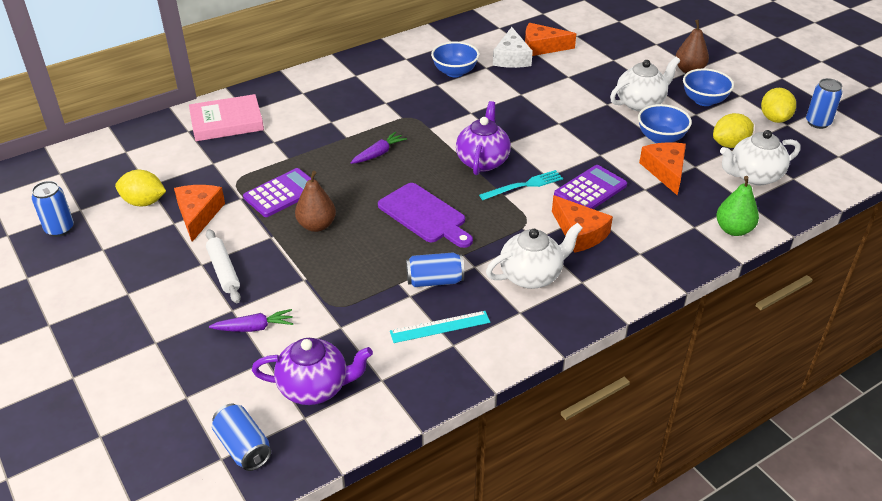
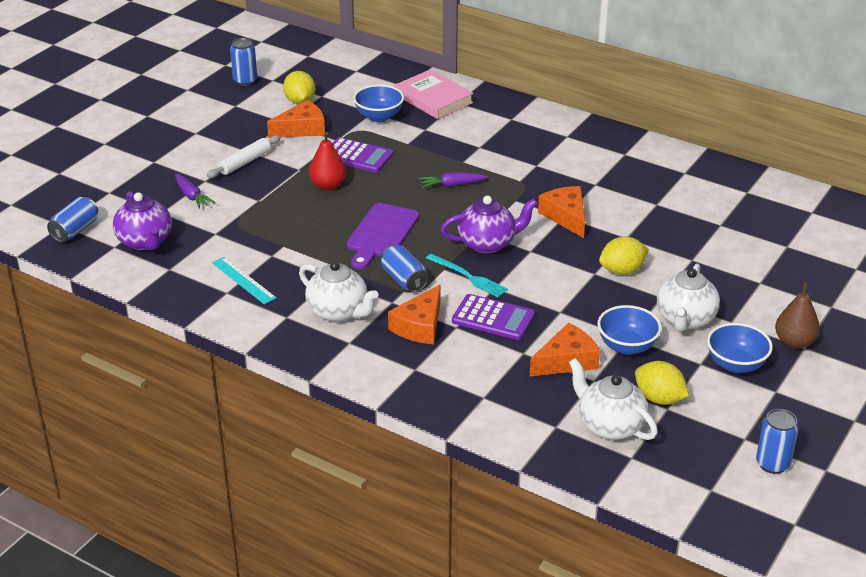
camera: 65 degrees right, 5 degrees down
brown pear [295,171,336,232] -> red pear [309,132,346,190]
purple carrot [351,132,407,164] -> purple carrot turned 150 degrees clockwise [419,172,488,188]
blue can [406,252,464,287] -> blue can moved to [381,245,429,292]
blue bowl [431,41,479,77] -> blue bowl moved to [353,85,404,122]
white cheese [493,27,533,68] -> none
orange cheese [525,23,576,56] -> orange cheese moved to [538,186,585,238]
white teapot [610,57,680,111] -> white teapot turned 75 degrees clockwise [657,264,720,331]
green pear [716,176,759,236] -> none
yellow lemon [761,88,796,123] -> yellow lemon moved to [599,236,649,275]

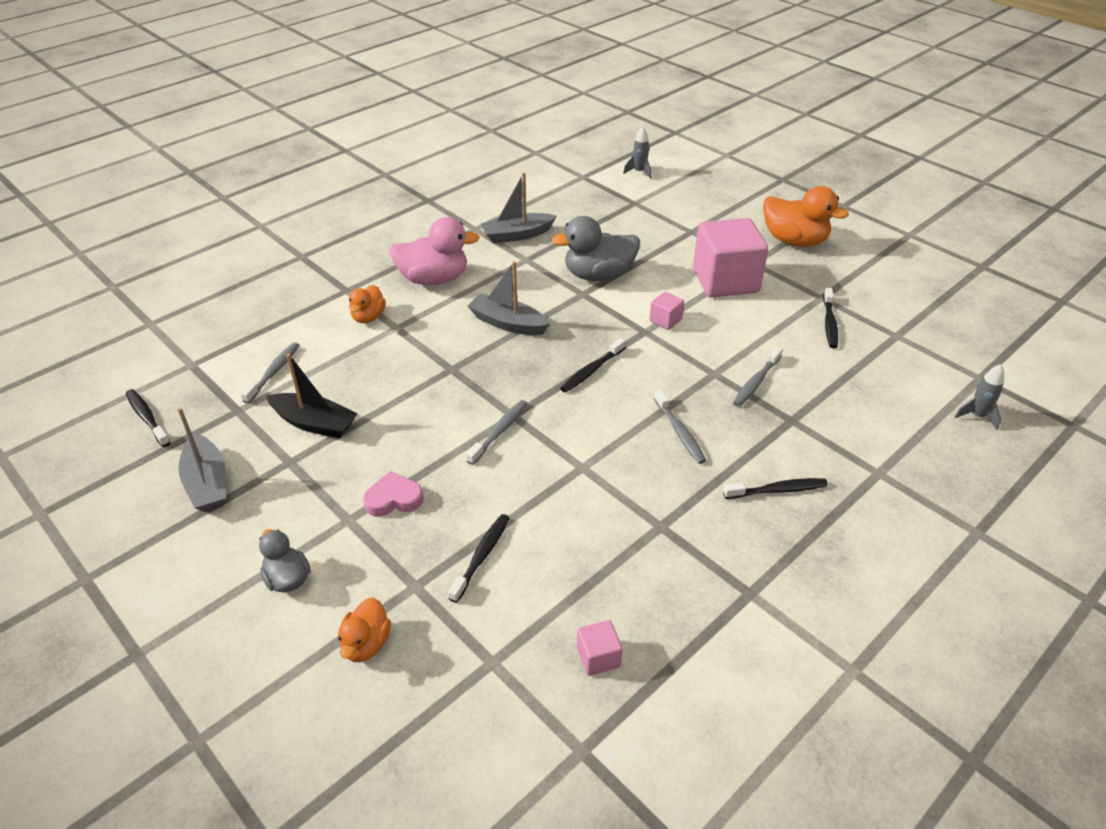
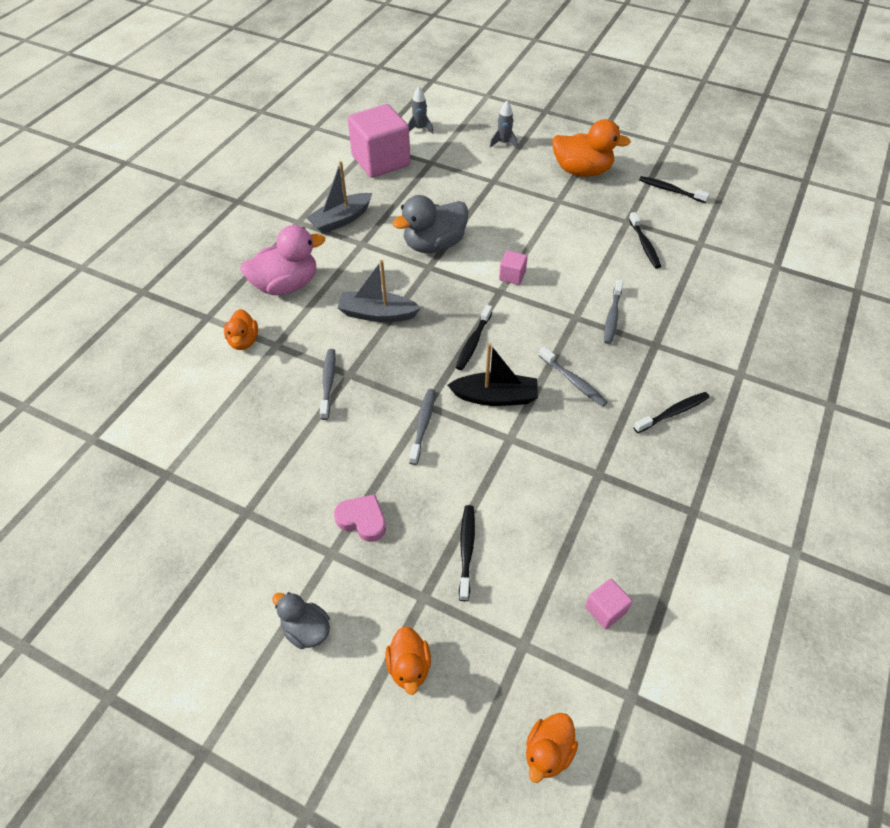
camera: 20 degrees left, 10 degrees up
black toothbrush [126,389,171,447] -> black toothbrush moved to [639,176,710,203]
grey boat [177,408,226,512] -> none
grey toothbrush [240,342,300,404] -> grey toothbrush moved to [320,349,336,420]
black boat [266,354,358,438] -> black boat moved to [448,343,538,406]
pink heart [363,471,424,517] -> pink heart turned 60 degrees clockwise [334,494,386,542]
pink cube [693,218,768,297] -> pink cube moved to [348,104,410,178]
grey rocket [954,364,1004,430] -> grey rocket moved to [490,101,518,149]
none -> orange duck [526,713,578,783]

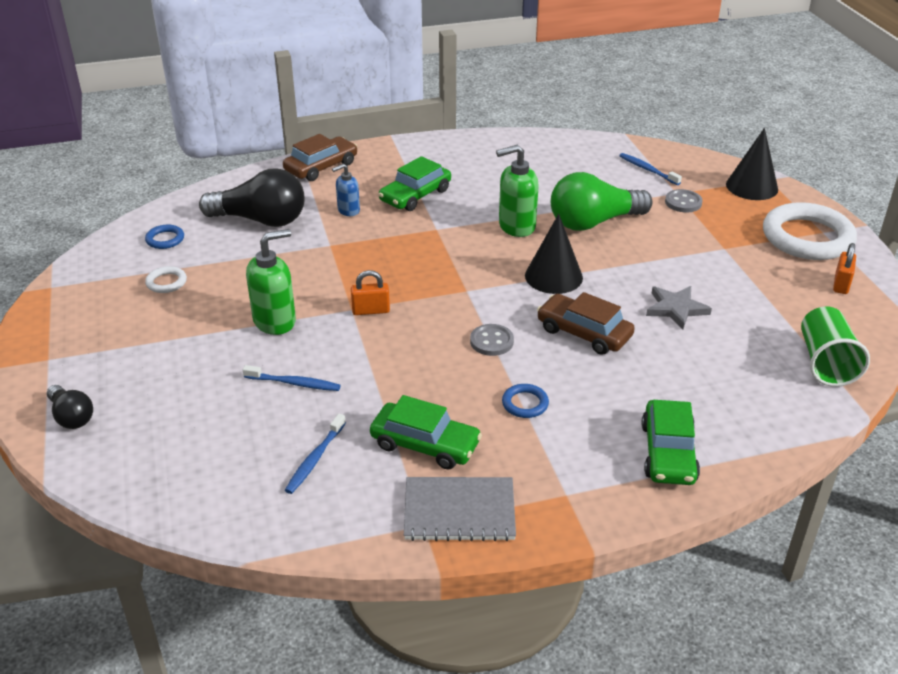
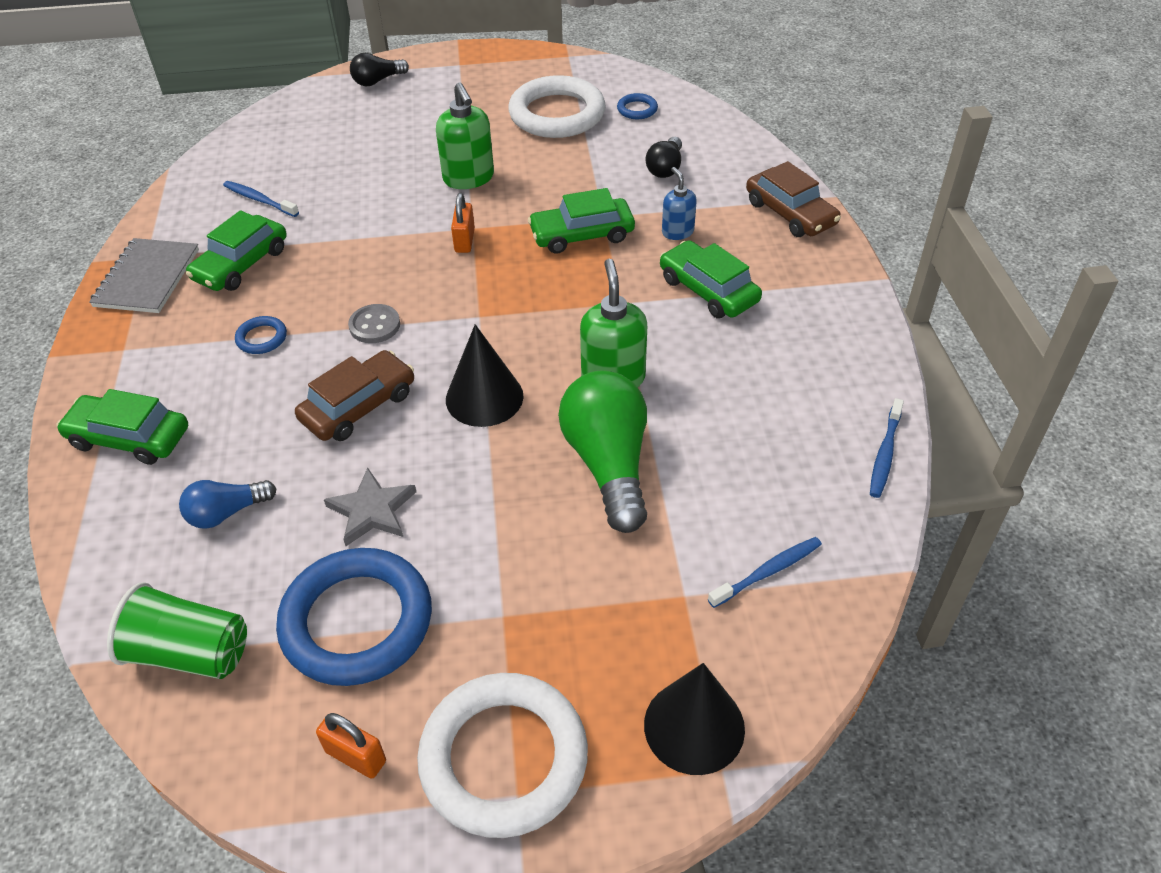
camera: 100 degrees right, 10 degrees up
white ring [145,266,187,293] -> white ring [508,75,606,138], size x2.37
black light bulb [199,168,304,227] -> black light bulb [646,137,682,178], size x0.53
blue toothbrush [243,365,341,391] -> blue toothbrush moved to [870,398,904,498]
grey button [665,189,703,213] -> none
none -> blue light bulb [179,480,277,529]
none -> blue ring [276,548,432,686]
none -> green car [528,188,635,254]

◇ ◇ ◇ ◇

### Task prompt
When a line in the data holds the word "right", show that line.

### Your response
camera: 65 degrees right, 5 degrees down
camera: 100 degrees right, 10 degrees up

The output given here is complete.